### Task instructions:
Among the entries below, one stretch runs from the line that contains "purple hat: [156,440,218,502]" through the line that contains "white cheese: [328,584,373,629]". Repeat that stretch exactly, ends included, and only that.

### Records supplied:
/---

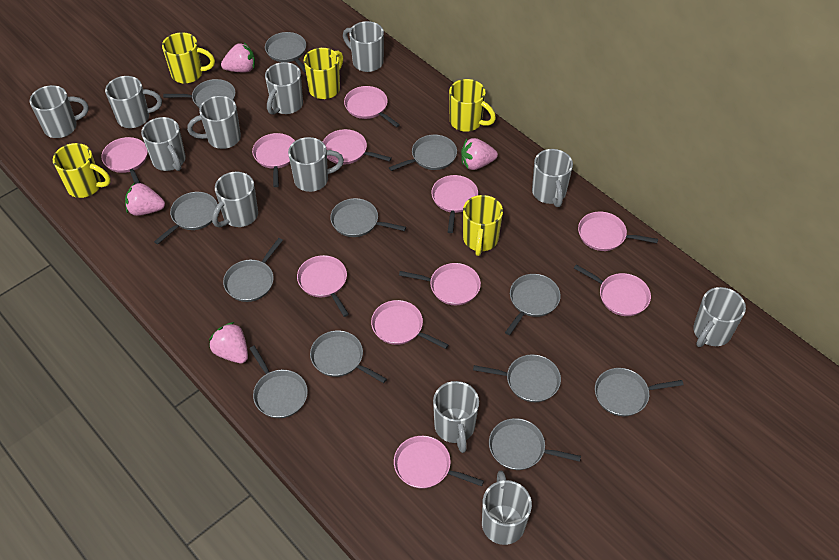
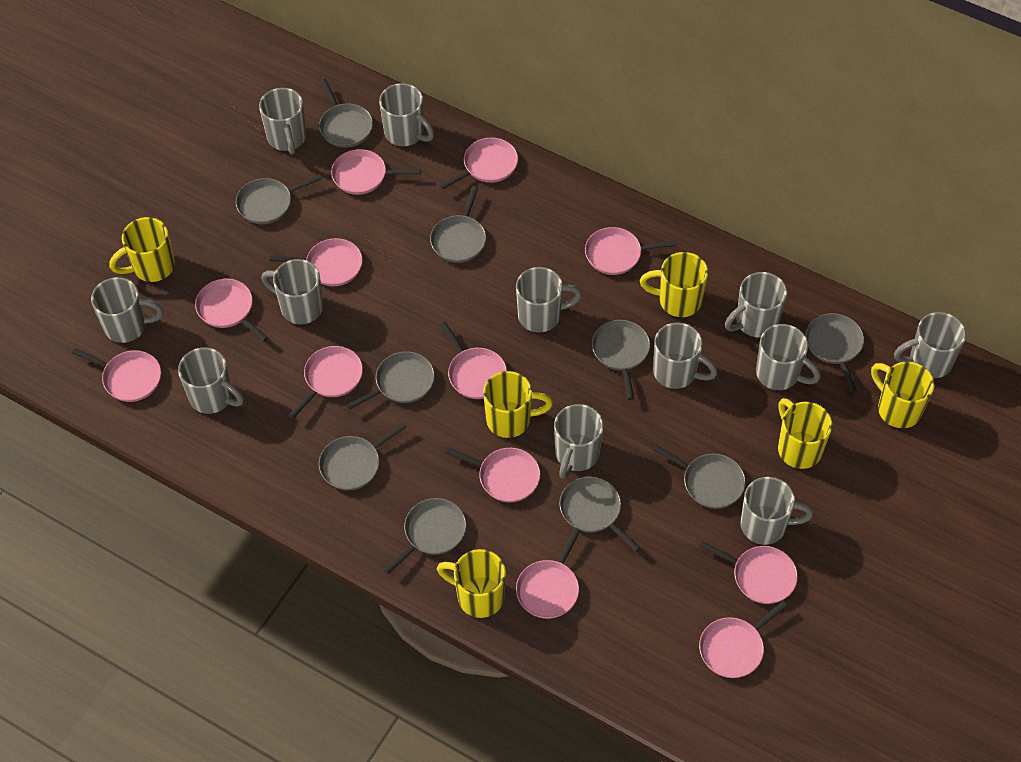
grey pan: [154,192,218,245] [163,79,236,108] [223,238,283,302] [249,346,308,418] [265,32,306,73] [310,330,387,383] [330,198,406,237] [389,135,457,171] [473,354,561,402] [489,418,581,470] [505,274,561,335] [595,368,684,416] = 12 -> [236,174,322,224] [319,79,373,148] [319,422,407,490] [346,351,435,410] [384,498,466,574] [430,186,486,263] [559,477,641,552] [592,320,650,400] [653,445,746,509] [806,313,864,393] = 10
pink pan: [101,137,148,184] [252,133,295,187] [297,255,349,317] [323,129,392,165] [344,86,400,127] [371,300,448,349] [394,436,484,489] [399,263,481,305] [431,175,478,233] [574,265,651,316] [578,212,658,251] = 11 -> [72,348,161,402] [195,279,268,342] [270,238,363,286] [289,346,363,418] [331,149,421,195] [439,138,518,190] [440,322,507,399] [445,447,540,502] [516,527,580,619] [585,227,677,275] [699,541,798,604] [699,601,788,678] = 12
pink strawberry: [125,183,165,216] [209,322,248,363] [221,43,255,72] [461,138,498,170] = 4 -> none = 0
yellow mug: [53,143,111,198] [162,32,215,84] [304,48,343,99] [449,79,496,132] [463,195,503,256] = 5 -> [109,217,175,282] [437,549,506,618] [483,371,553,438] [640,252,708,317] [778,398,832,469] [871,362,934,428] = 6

\---
/---

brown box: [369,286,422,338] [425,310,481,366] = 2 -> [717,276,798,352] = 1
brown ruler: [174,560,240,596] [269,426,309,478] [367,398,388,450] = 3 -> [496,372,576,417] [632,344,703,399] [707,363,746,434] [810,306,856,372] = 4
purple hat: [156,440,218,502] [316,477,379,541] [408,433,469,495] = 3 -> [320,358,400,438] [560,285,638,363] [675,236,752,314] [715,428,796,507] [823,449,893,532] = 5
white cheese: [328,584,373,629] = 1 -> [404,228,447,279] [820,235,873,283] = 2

\---

### Response to this task:
purple hat: [156,440,218,502] [316,477,379,541] [408,433,469,495] = 3 -> [320,358,400,438] [560,285,638,363] [675,236,752,314] [715,428,796,507] [823,449,893,532] = 5
white cheese: [328,584,373,629] = 1 -> [404,228,447,279] [820,235,873,283] = 2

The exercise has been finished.